> **WORK ITEM**
Looking at the records below, state how many lines include the string "gris" and add nothing further.

> **MATERIAL FOR THE TASK**
•••

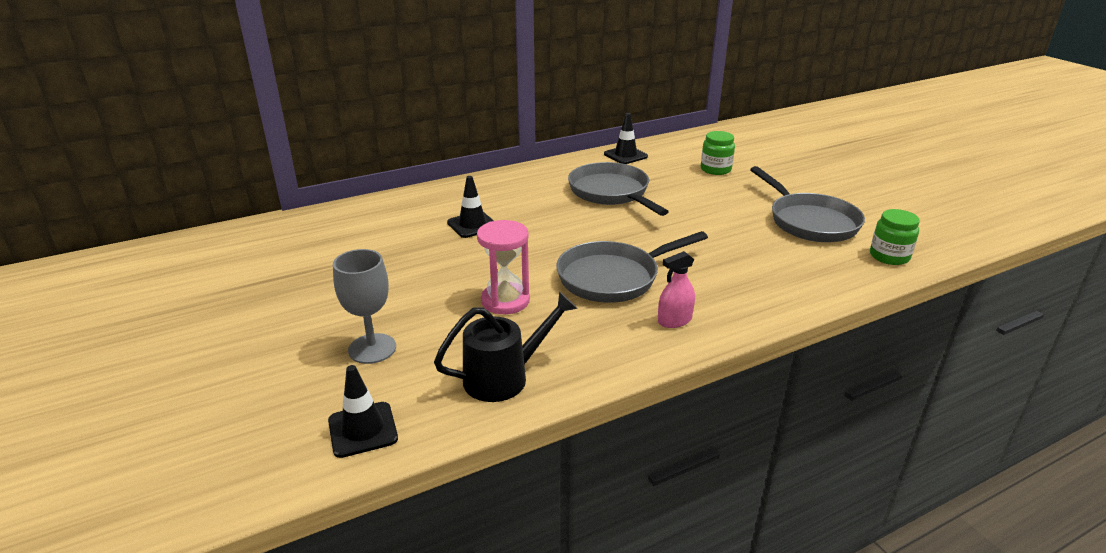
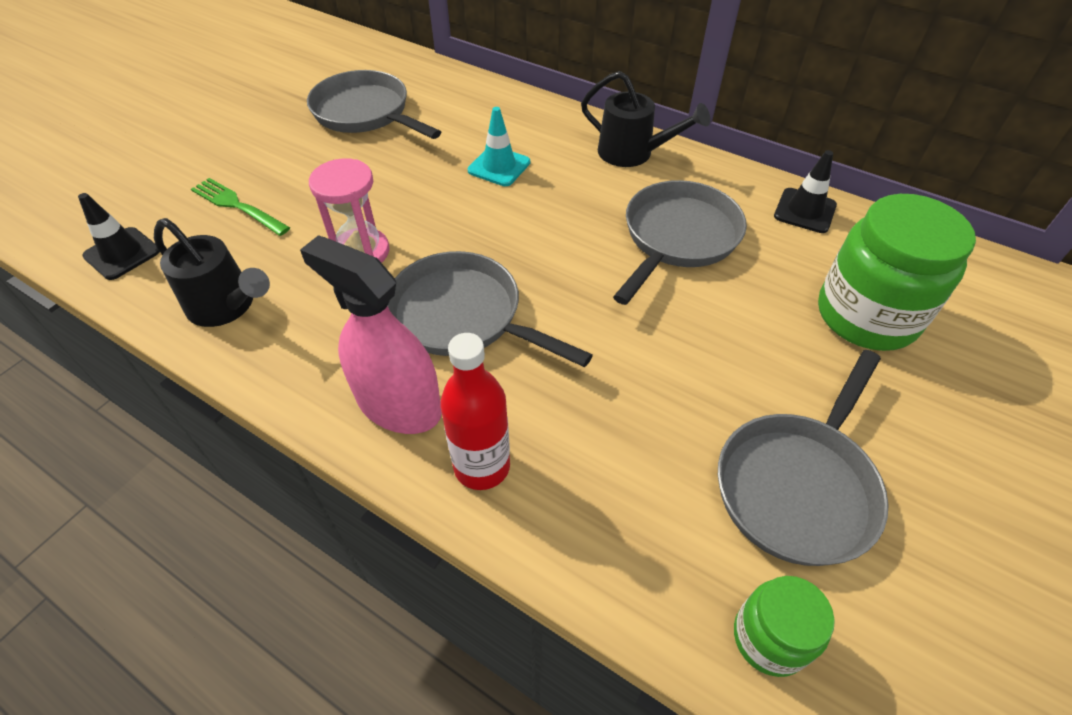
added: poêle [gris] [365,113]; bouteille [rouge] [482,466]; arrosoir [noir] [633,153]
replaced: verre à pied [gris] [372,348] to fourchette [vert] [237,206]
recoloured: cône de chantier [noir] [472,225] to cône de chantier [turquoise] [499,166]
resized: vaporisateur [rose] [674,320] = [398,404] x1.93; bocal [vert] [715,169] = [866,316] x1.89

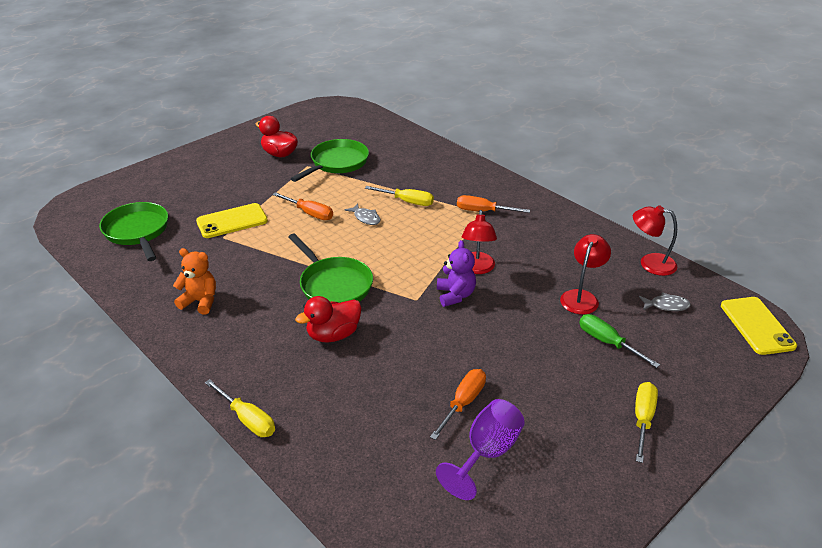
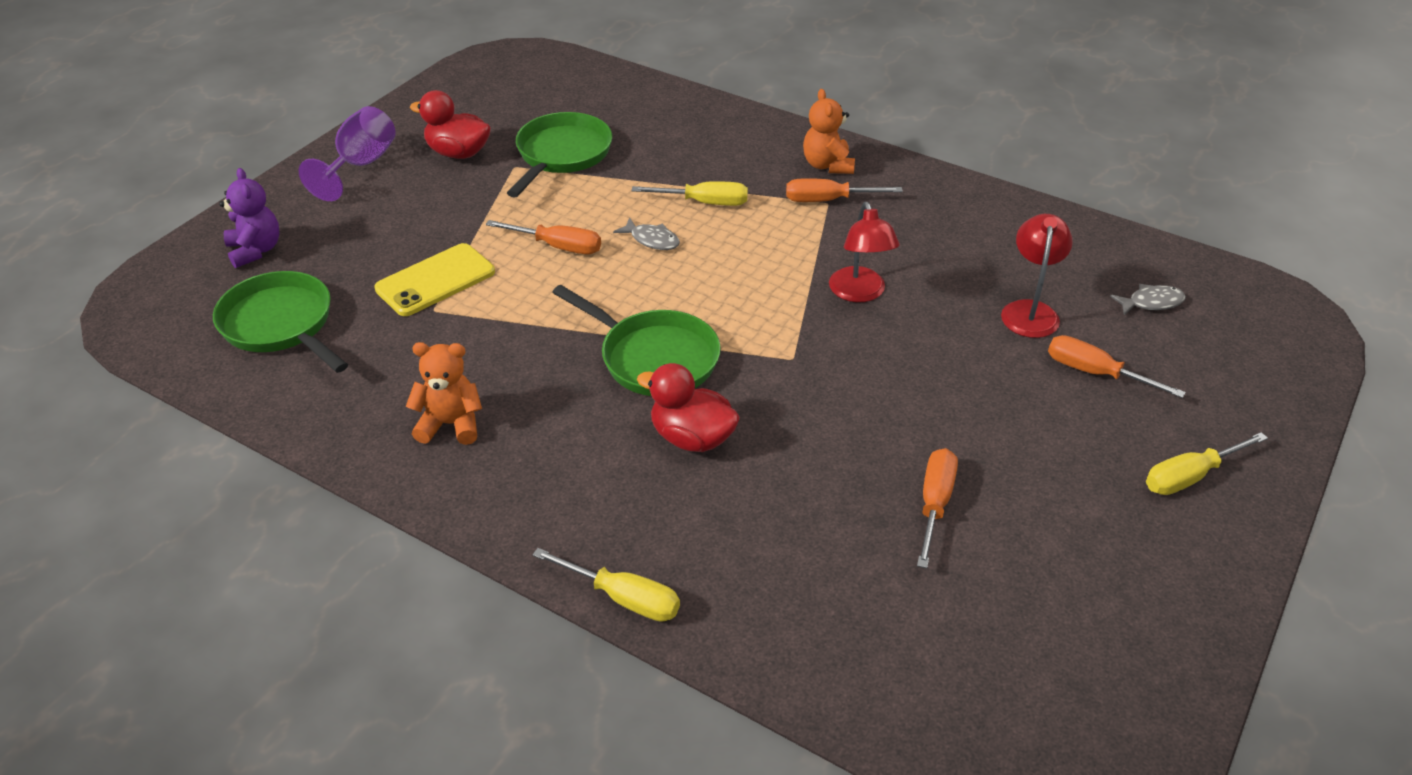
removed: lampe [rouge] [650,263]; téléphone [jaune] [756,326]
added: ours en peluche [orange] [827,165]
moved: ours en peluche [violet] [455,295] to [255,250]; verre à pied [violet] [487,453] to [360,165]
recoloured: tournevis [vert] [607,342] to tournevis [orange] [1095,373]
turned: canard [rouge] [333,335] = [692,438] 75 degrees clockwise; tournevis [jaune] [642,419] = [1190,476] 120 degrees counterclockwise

•••

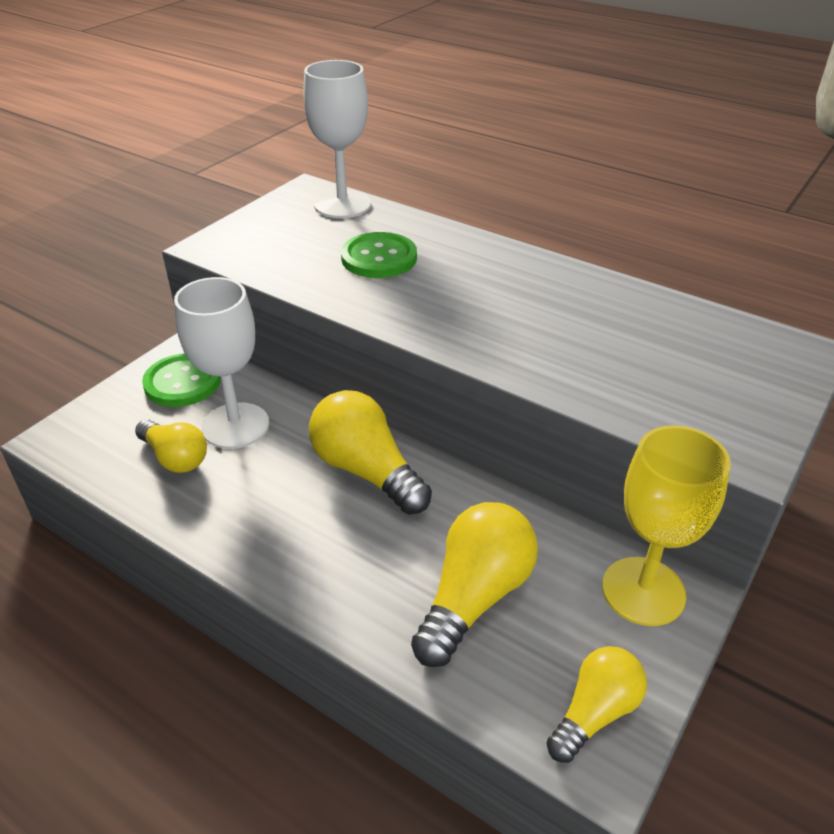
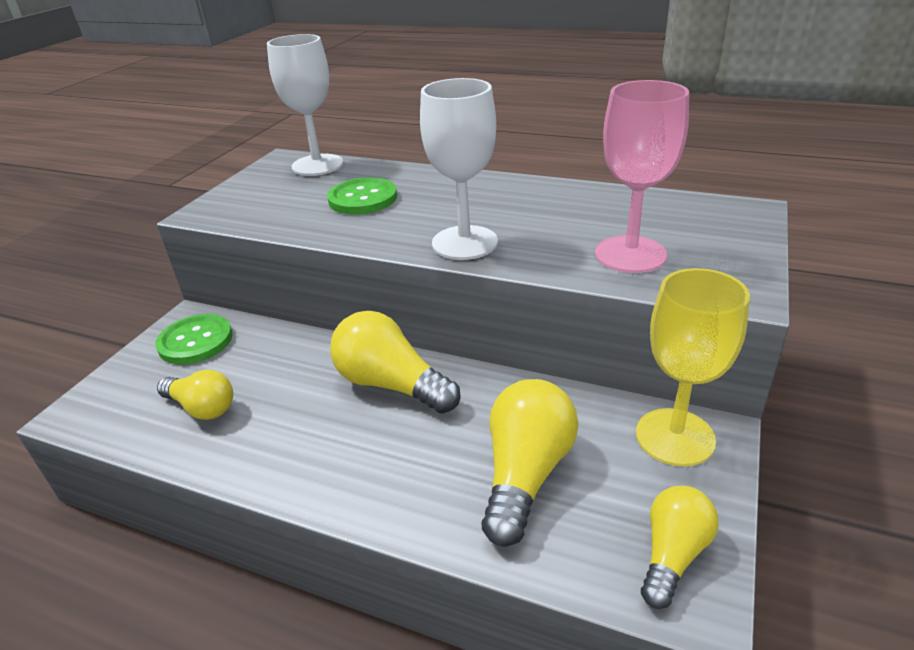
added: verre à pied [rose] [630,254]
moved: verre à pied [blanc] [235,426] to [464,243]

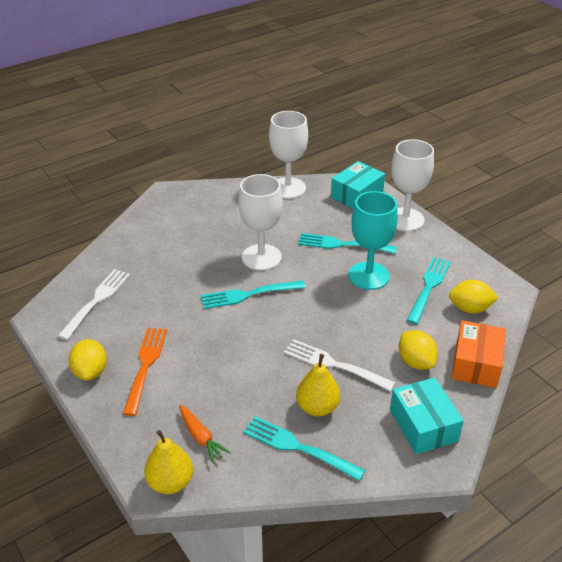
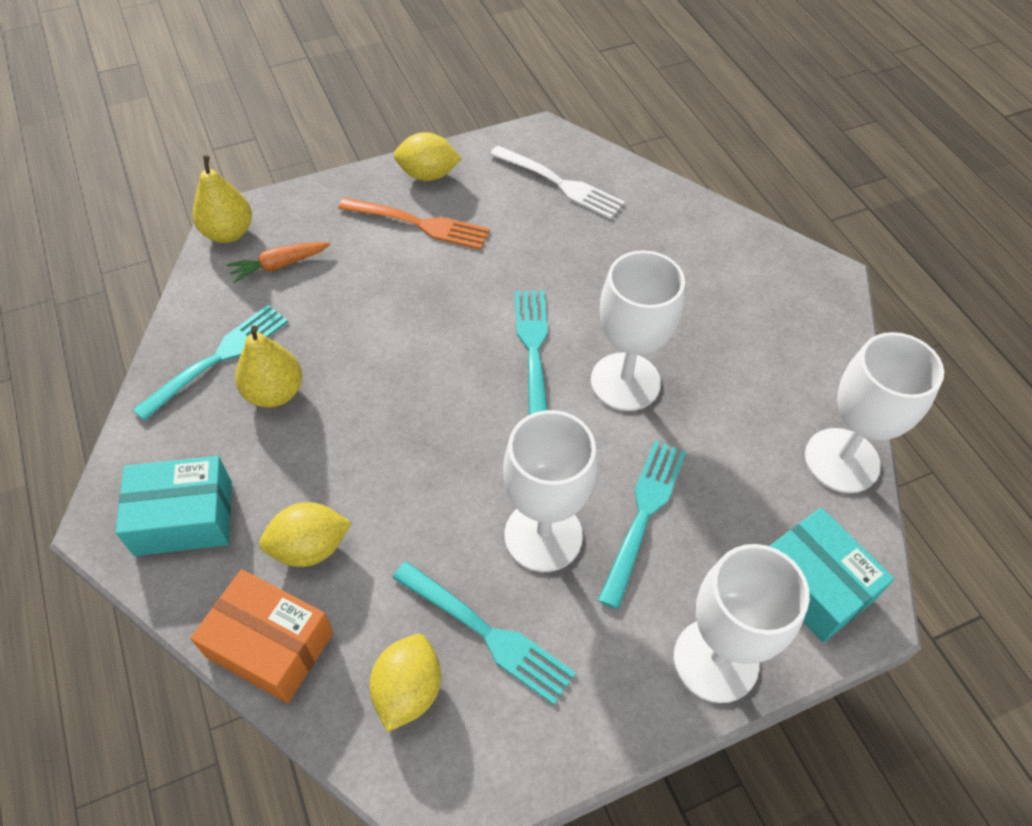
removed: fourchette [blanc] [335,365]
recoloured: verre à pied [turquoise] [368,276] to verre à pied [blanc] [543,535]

•••

> **ANSWER SECTION**
2